> [What you are asked to do] Would you copy the entries that follow exactly, leaving out every picture?
•••••
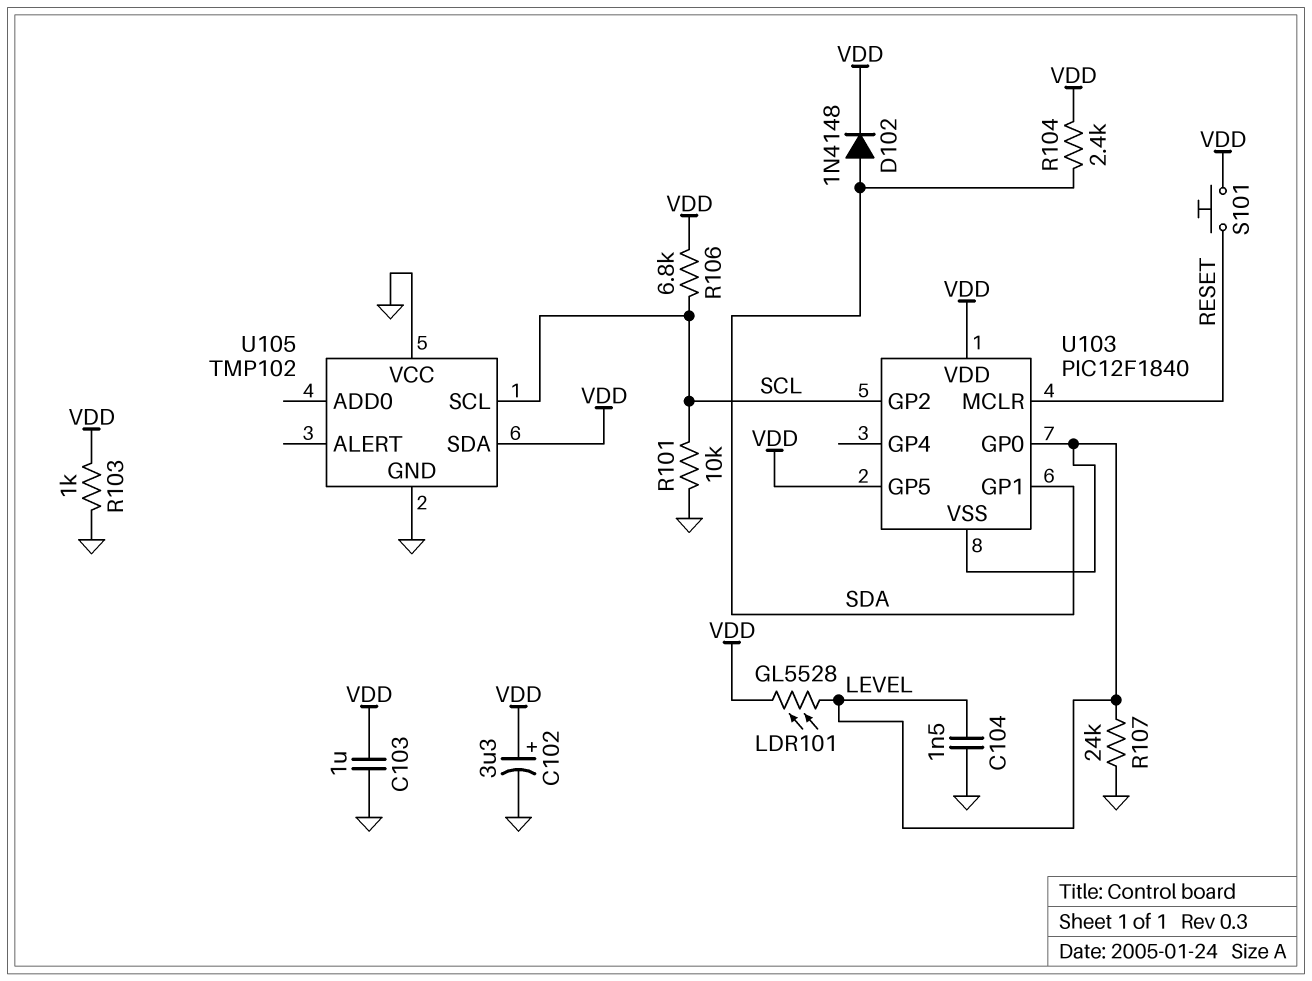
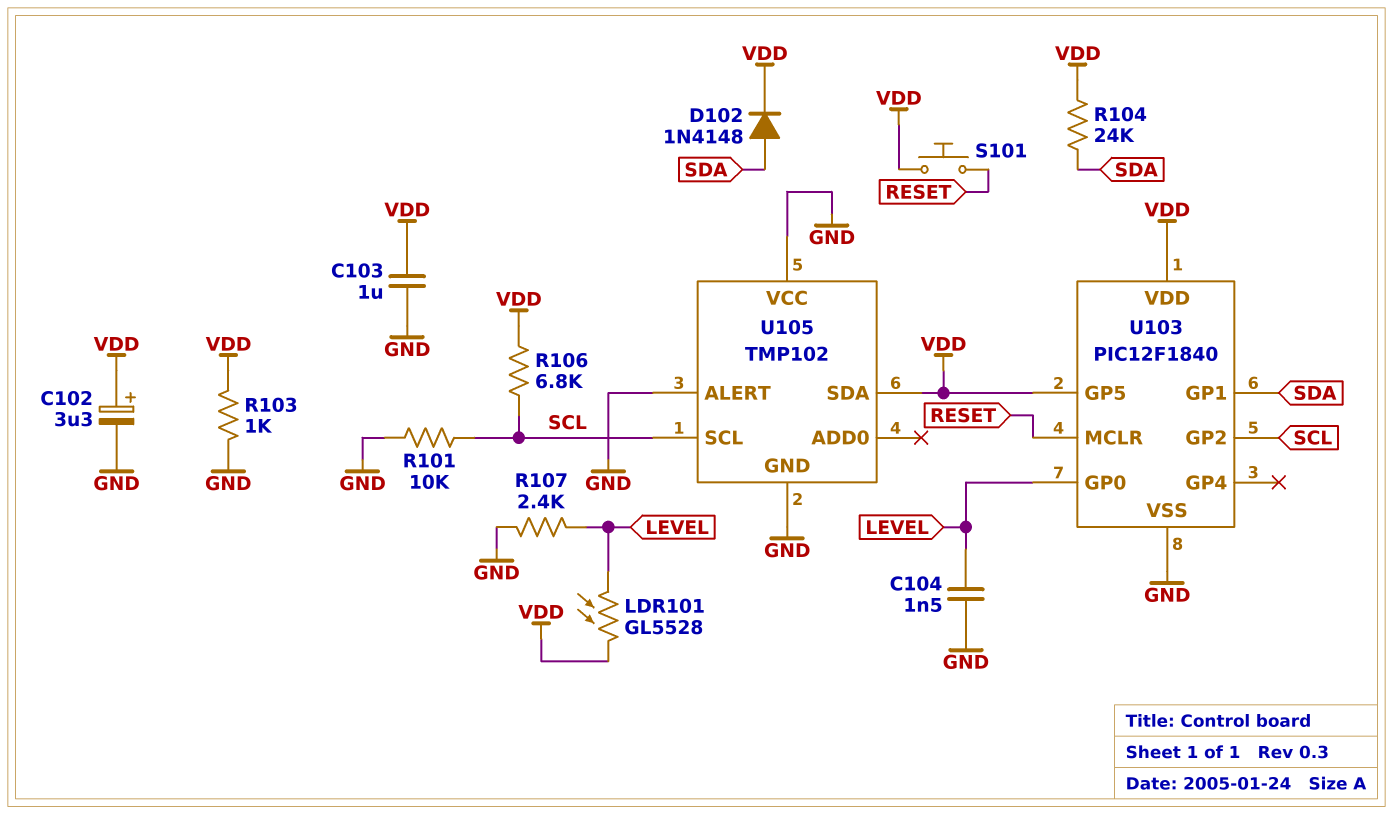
R104: 2.4k (SDA, VDD) -> 24k (SDA, VDD)
R107: 24k (GND, LEVEL) -> 2.4k (GND, LEVEL)
U103 pin VSS: LEVEL -> GND
U105 pin ALERT: none -> GND

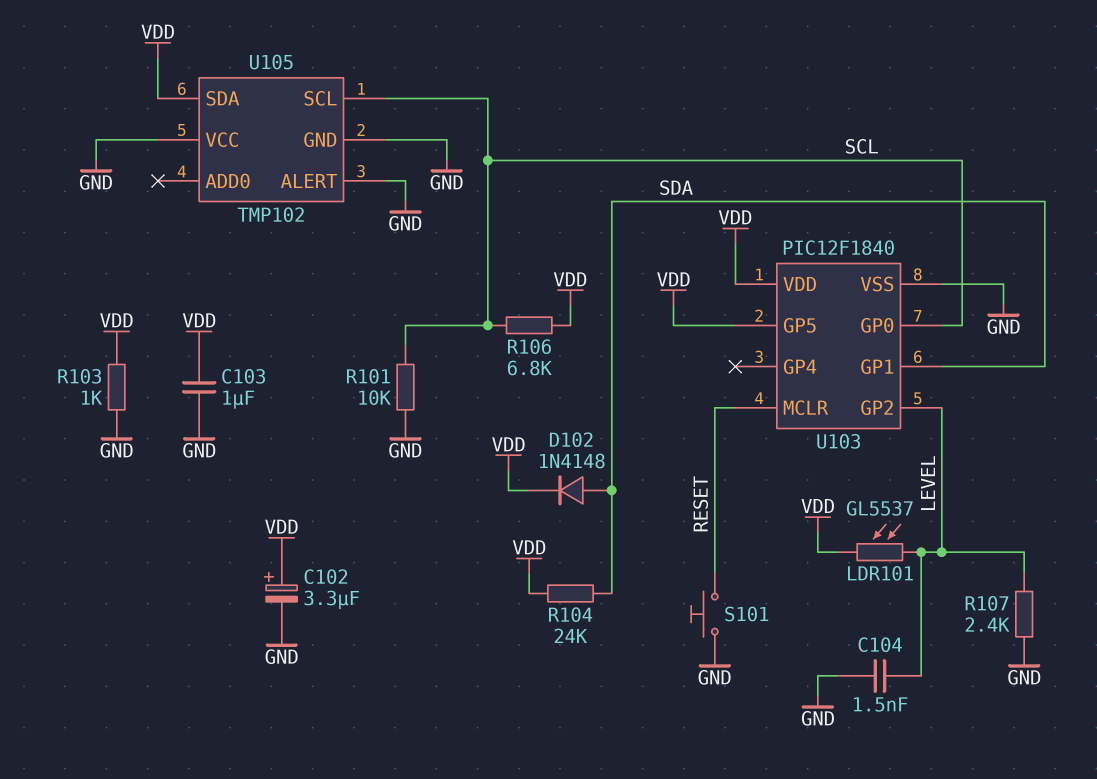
LDR101: GL5528 (LEVEL, VDD) -> GL5537 (LEVEL, VDD)
S101: button (RESET, VDD) -> button (GND, RESET)
U103 pin GP0: LEVEL -> SCL
U103 pin GP2: SCL -> LEVEL

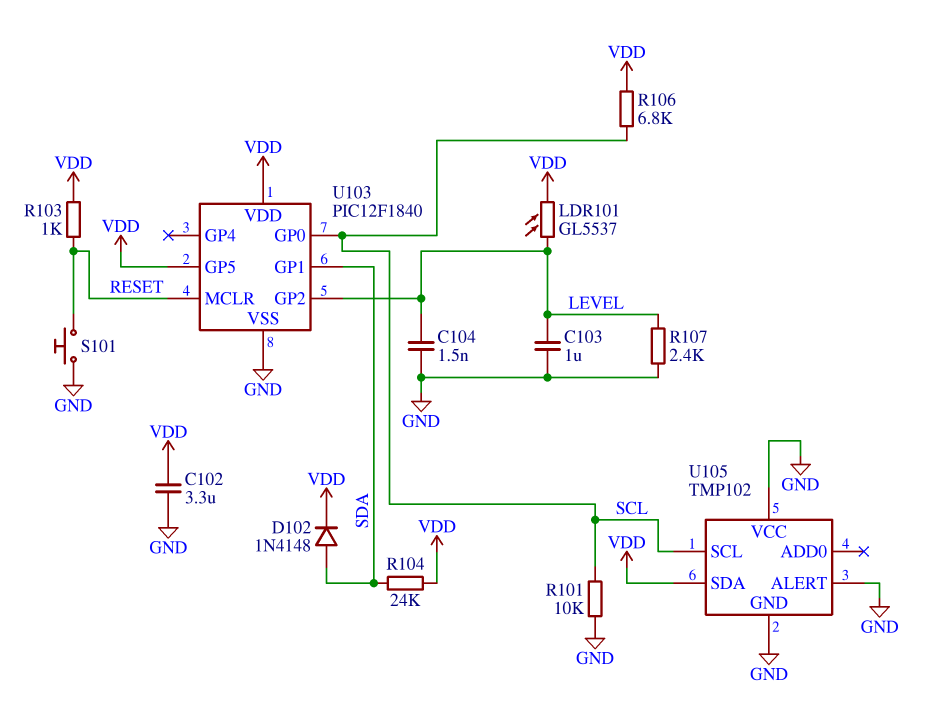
C102: 3.3uF (plus VDD, minus GND) -> 3.3uF (GND, VDD)
C103: 1uF (GND, VDD) -> 1uF (GND, LEVEL)
R103: 1k (GND, VDD) -> 1k (RESET, VDD)

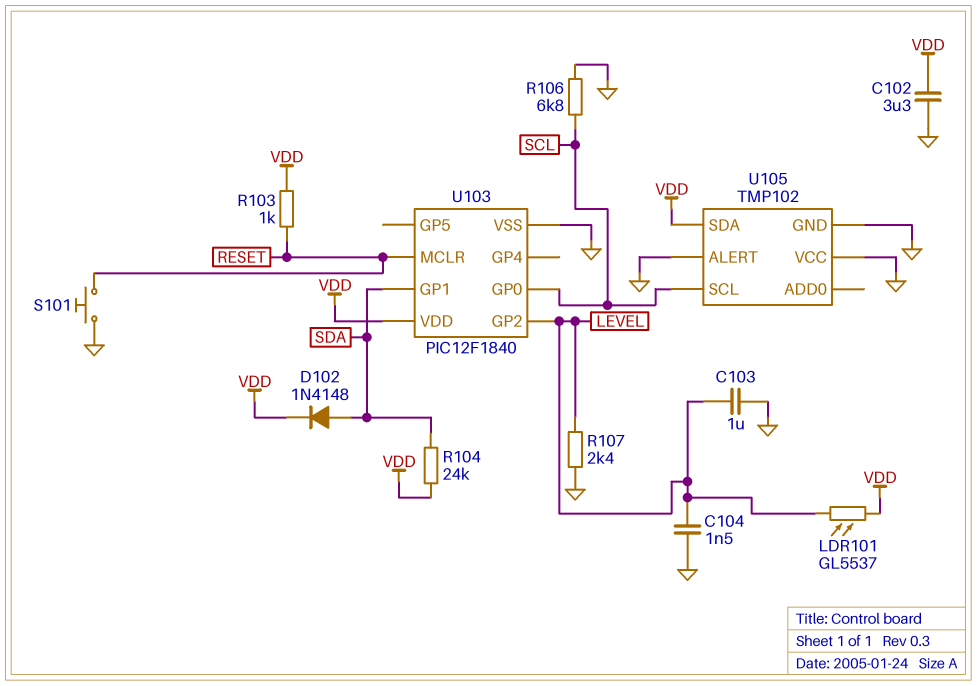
R101: 10k (GND, SCL) -> none
R106: 6.8k (SCL, VDD) -> 6.8k (GND, SCL)
U103 pin GP5: VDD -> none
•••••
> [Answer to this exercise]
R104: 2.4k (SDA, VDD) -> 24k (SDA, VDD)
R107: 24k (GND, LEVEL) -> 2.4k (GND, LEVEL)
U103 pin VSS: LEVEL -> GND
U105 pin ALERT: none -> GND

LDR101: GL5528 (LEVEL, VDD) -> GL5537 (LEVEL, VDD)
S101: button (RESET, VDD) -> button (GND, RESET)
U103 pin GP0: LEVEL -> SCL
U103 pin GP2: SCL -> LEVEL

C102: 3.3uF (plus VDD, minus GND) -> 3.3uF (GND, VDD)
C103: 1uF (GND, VDD) -> 1uF (GND, LEVEL)
R103: 1k (GND, VDD) -> 1k (RESET, VDD)

R101: 10k (GND, SCL) -> none
R106: 6.8k (SCL, VDD) -> 6.8k (GND, SCL)
U103 pin GP5: VDD -> none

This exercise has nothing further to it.